== WORK TO COMPLETE ==
From the line that contains "black marker: 1 -> 0" to the final line of the entries below, write out every line exactly as it appears, and nothing else.

== DATASET RECORDS ==
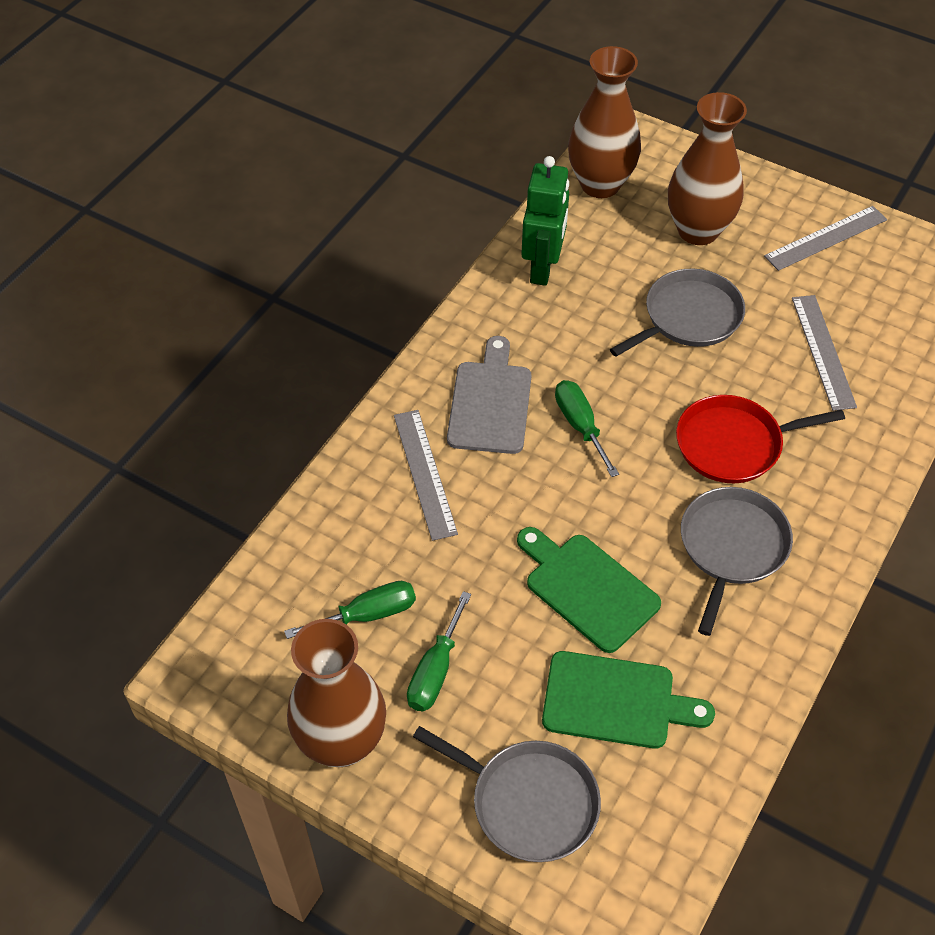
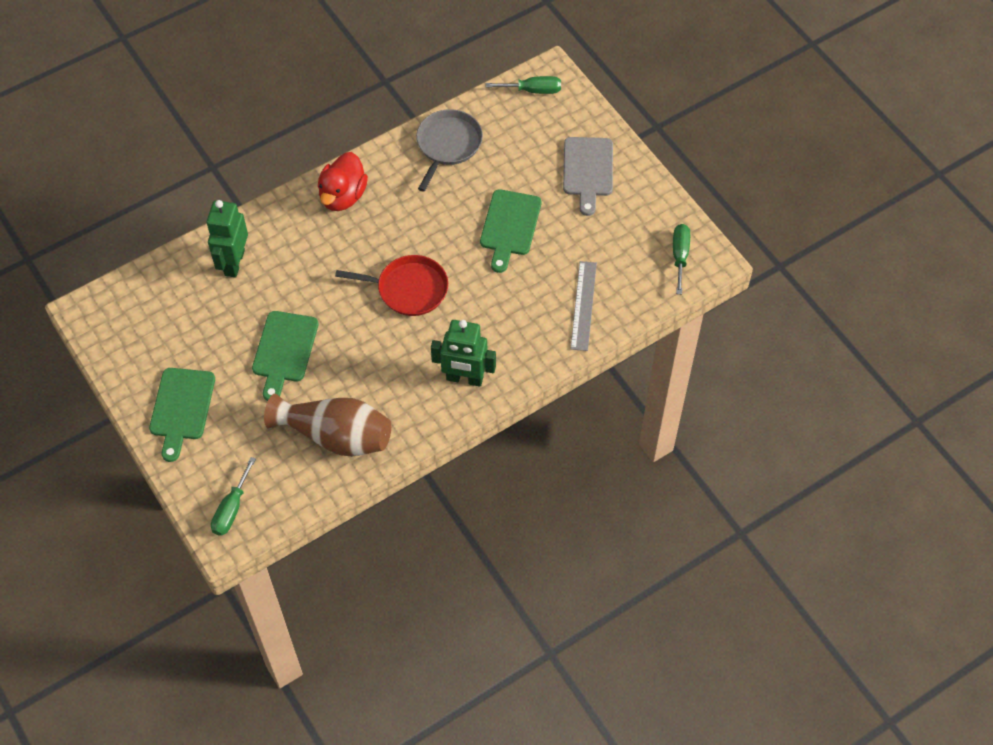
brown vase: 3 -> 1
green cutting board: 2 -> 3
green robot: 1 -> 2
grey pan: 3 -> 1
grey ruler: 3 -> 1
red duck: 0 -> 1

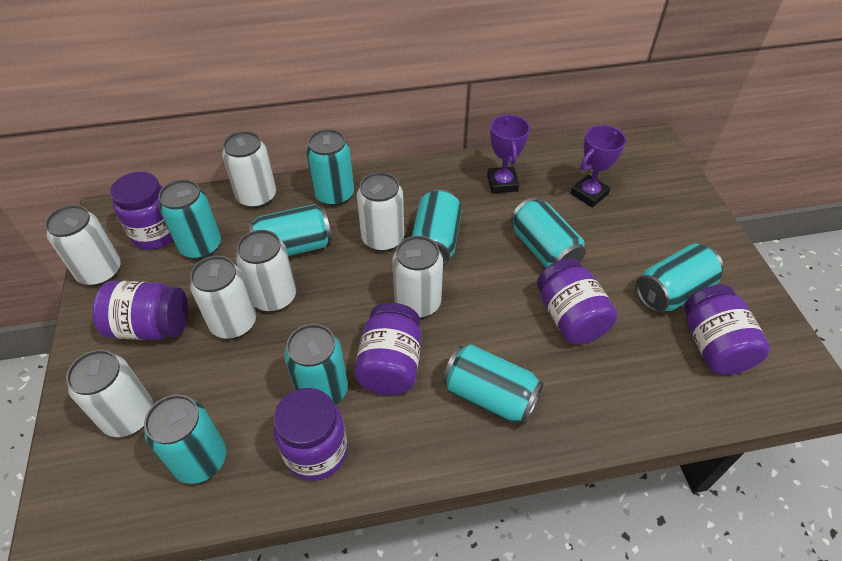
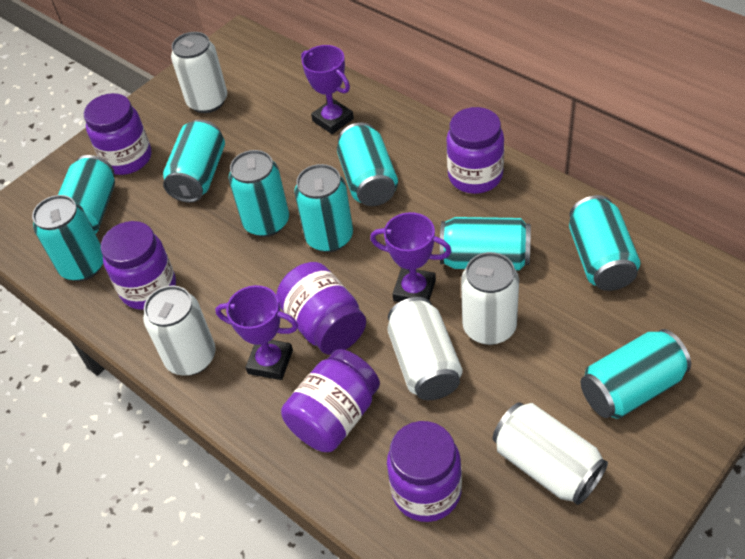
purple trophy: 2 -> 3
white can: 7 -> 5

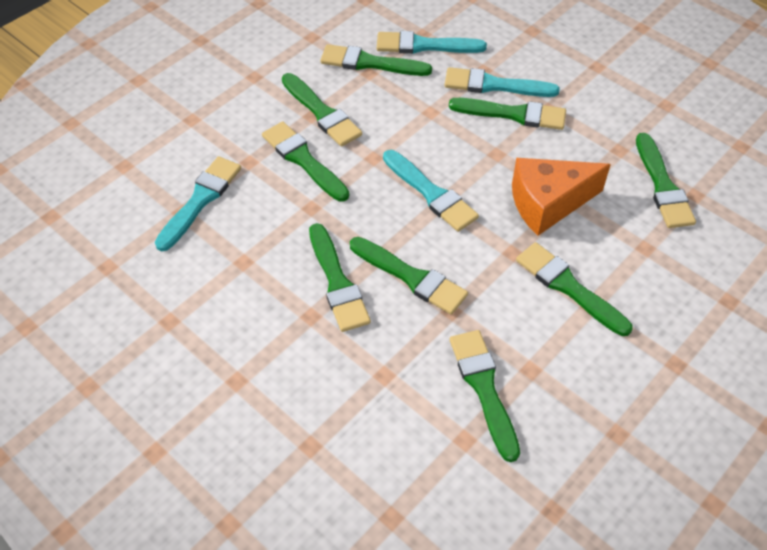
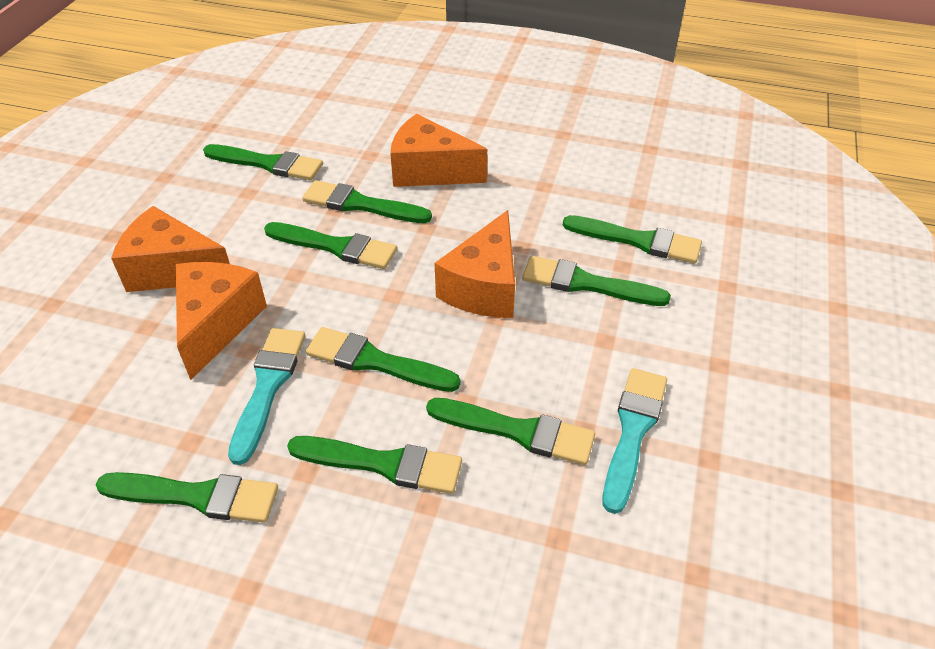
orange cheese: 1 -> 4
turquoise brush: 4 -> 2

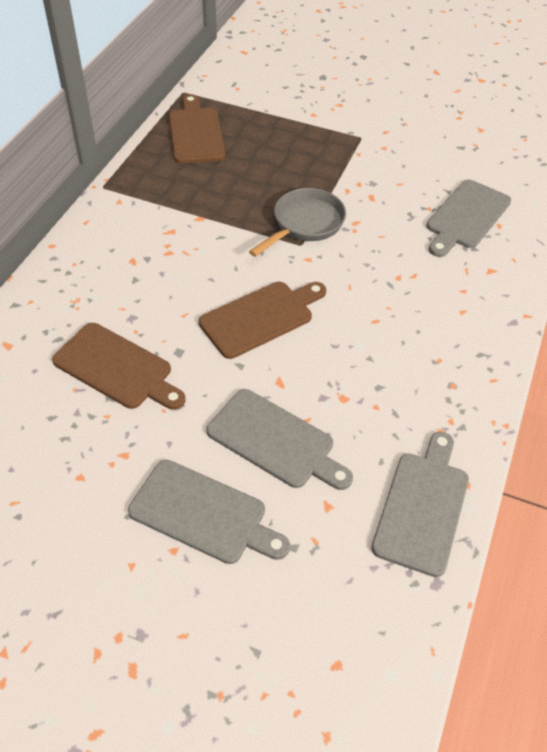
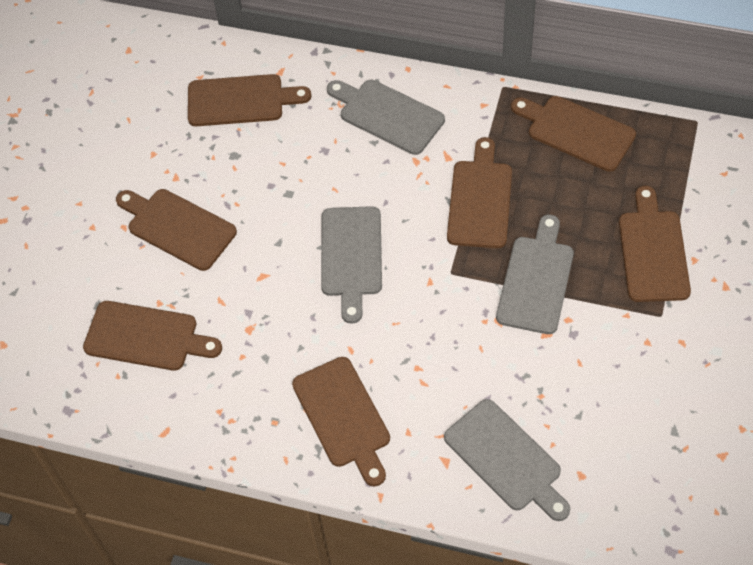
brown cutting board: 3 -> 7
grey pan: 1 -> 0

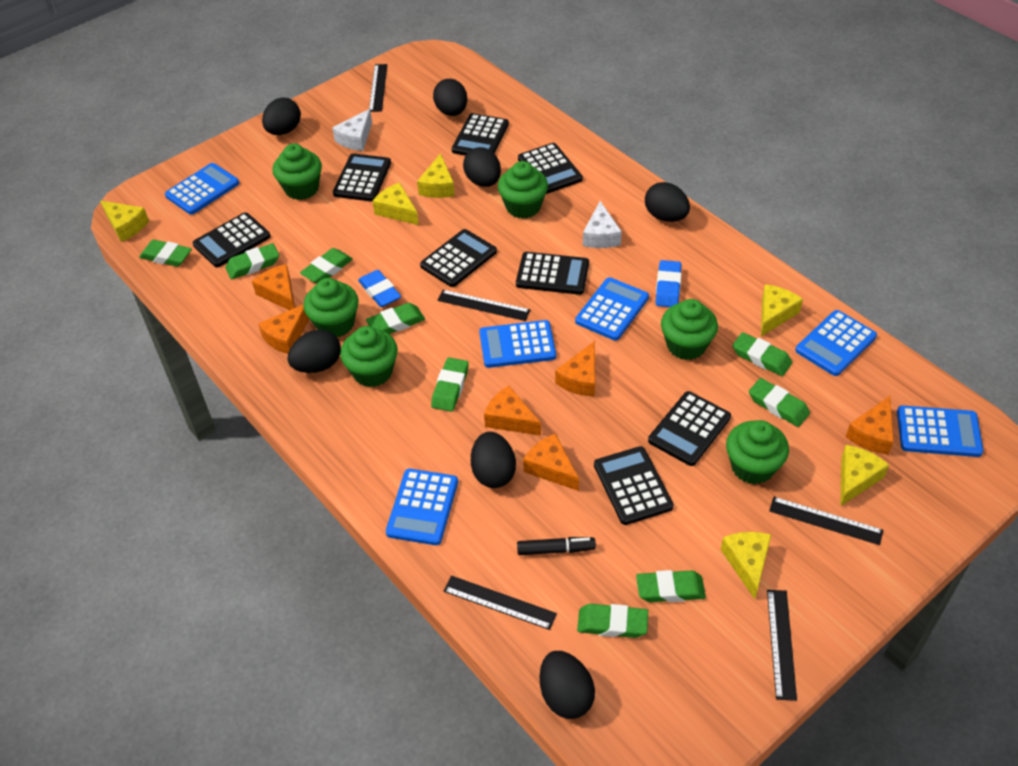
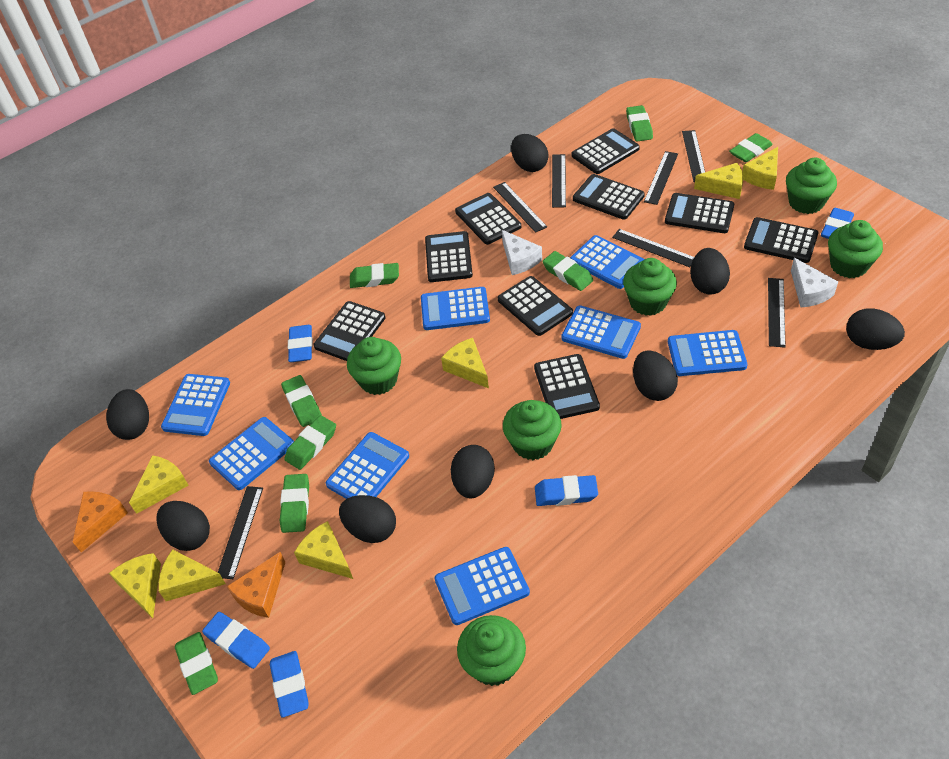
black calculator: 8 -> 9
black egg: 7 -> 8
black marker: 1 -> 0
black ruler: 5 -> 7
blue calculator: 6 -> 8
blue eraser: 2 -> 5
green eraser: 9 -> 8
orange cheese: 6 -> 2
yellow cheese: 6 -> 7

== RESULT FOR THIS EXERCISE ==
black marker: 1 -> 0
black ruler: 5 -> 7
blue calculator: 6 -> 8
blue eraser: 2 -> 5
green eraser: 9 -> 8
orange cheese: 6 -> 2
yellow cheese: 6 -> 7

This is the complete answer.